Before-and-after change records
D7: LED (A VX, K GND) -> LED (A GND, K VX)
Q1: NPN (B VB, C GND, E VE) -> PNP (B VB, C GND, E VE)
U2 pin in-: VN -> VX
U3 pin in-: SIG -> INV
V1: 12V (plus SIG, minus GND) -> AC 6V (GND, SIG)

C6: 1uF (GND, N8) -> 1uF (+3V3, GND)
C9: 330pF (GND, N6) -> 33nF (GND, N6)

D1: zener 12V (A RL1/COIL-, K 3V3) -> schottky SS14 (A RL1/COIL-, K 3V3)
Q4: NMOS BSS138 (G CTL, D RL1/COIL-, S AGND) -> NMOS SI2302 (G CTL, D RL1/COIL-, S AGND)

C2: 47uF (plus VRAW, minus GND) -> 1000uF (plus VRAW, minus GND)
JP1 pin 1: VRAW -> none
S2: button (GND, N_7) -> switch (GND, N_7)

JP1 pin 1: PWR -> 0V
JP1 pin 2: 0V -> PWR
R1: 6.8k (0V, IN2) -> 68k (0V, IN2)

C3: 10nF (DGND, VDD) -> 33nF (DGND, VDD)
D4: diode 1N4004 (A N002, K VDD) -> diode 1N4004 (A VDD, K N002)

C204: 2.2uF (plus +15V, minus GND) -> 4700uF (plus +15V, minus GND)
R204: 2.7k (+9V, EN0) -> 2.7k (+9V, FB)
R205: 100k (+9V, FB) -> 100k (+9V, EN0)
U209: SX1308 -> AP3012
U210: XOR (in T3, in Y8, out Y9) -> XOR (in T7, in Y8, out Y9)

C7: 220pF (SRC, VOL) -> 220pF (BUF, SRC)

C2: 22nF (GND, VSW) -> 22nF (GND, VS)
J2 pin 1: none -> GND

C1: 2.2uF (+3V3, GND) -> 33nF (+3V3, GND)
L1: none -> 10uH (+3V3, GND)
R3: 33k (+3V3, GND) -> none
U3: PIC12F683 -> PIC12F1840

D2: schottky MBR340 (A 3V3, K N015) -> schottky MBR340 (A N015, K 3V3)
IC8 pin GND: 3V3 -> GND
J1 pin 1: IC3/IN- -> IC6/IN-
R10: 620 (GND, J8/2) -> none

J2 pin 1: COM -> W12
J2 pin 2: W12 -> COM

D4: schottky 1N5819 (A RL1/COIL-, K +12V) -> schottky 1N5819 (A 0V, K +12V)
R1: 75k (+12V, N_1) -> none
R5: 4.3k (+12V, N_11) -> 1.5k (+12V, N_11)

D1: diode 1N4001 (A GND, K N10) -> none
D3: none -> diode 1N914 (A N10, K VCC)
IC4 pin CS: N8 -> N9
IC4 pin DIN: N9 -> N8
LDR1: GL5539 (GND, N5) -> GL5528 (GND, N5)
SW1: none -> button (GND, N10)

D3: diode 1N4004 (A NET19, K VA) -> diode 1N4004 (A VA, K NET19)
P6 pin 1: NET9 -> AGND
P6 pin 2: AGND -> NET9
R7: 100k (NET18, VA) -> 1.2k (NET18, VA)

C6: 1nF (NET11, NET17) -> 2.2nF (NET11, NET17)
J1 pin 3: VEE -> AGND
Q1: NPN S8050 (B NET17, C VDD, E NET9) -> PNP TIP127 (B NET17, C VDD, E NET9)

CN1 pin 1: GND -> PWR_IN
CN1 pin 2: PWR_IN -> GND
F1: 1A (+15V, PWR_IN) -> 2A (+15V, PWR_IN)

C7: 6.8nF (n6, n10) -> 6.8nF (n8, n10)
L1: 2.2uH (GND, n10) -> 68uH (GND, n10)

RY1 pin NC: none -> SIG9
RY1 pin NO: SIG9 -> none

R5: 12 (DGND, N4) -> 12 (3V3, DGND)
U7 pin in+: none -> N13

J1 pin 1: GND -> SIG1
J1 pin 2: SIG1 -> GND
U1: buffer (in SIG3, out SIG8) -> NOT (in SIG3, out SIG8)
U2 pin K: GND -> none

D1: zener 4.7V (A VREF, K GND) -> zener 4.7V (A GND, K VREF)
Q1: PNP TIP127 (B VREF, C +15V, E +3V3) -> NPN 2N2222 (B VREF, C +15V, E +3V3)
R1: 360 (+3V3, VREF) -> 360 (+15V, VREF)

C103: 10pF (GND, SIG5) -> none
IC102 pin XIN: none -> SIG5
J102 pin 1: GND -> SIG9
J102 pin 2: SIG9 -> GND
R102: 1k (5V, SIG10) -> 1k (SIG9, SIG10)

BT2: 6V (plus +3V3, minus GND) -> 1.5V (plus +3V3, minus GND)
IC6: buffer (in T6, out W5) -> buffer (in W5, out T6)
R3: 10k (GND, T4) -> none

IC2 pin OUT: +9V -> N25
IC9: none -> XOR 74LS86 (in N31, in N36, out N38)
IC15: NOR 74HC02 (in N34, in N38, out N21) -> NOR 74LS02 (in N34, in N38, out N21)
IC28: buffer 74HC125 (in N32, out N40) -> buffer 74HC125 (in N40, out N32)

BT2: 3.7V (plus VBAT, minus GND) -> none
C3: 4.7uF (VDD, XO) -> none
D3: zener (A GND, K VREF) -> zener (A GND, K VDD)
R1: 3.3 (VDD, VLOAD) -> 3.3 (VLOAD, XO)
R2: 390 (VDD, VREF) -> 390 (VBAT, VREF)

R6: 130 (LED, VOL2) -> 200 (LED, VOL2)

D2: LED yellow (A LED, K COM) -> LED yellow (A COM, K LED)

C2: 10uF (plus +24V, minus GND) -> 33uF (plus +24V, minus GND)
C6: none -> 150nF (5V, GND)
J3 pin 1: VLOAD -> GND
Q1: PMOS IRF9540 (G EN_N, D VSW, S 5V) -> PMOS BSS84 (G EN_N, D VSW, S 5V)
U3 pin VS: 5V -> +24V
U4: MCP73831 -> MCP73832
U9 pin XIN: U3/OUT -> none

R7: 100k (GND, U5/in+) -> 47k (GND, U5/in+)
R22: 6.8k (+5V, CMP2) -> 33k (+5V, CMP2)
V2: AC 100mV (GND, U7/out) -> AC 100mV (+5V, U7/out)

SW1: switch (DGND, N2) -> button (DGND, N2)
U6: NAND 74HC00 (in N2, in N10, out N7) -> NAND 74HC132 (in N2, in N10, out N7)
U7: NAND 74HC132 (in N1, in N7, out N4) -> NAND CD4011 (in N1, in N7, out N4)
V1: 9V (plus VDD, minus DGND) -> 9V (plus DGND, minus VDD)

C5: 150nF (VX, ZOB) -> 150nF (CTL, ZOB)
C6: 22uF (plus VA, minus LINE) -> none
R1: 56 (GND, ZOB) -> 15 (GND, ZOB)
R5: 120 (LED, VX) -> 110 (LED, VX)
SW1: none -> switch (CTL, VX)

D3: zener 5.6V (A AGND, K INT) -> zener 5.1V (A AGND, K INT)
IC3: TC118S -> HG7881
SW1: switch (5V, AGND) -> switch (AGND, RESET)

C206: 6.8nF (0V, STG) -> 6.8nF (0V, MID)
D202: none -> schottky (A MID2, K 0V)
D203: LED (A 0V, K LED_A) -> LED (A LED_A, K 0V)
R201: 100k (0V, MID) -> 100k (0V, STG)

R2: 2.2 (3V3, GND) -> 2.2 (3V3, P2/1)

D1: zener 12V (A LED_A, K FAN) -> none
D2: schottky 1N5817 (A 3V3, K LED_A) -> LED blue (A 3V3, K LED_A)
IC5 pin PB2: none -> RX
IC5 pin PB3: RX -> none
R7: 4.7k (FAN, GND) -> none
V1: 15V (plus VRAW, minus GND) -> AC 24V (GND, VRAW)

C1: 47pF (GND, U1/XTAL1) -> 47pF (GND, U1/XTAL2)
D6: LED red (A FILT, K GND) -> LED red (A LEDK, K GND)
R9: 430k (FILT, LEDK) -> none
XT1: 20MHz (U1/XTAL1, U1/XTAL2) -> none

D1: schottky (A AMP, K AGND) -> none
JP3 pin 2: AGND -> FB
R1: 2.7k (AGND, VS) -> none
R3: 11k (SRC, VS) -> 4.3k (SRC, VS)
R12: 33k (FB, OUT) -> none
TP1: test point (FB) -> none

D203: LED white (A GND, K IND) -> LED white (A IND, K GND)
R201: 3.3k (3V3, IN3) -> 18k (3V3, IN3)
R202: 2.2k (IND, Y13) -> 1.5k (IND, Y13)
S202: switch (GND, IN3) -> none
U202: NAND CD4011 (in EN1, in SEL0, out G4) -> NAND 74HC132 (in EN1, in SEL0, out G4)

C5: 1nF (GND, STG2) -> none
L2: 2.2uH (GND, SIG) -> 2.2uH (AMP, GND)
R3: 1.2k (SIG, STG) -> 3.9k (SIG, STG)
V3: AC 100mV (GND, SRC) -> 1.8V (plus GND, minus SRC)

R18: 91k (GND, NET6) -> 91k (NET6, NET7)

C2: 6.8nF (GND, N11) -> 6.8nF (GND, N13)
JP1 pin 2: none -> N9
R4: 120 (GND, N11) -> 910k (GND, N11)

**Problem statement**
Using the data above, reproduce exactly the lines from the line that contains "IC8 pin GND: 3V3 -> GND" through the line that contains "LDR1: GL5539 (GND, N5) -> GL5528 (GND, N5)", including both.

**Result for this exercise**
IC8 pin GND: 3V3 -> GND
J1 pin 1: IC3/IN- -> IC6/IN-
R10: 620 (GND, J8/2) -> none

J2 pin 1: COM -> W12
J2 pin 2: W12 -> COM

D4: schottky 1N5819 (A RL1/COIL-, K +12V) -> schottky 1N5819 (A 0V, K +12V)
R1: 75k (+12V, N_1) -> none
R5: 4.3k (+12V, N_11) -> 1.5k (+12V, N_11)

D1: diode 1N4001 (A GND, K N10) -> none
D3: none -> diode 1N914 (A N10, K VCC)
IC4 pin CS: N8 -> N9
IC4 pin DIN: N9 -> N8
LDR1: GL5539 (GND, N5) -> GL5528 (GND, N5)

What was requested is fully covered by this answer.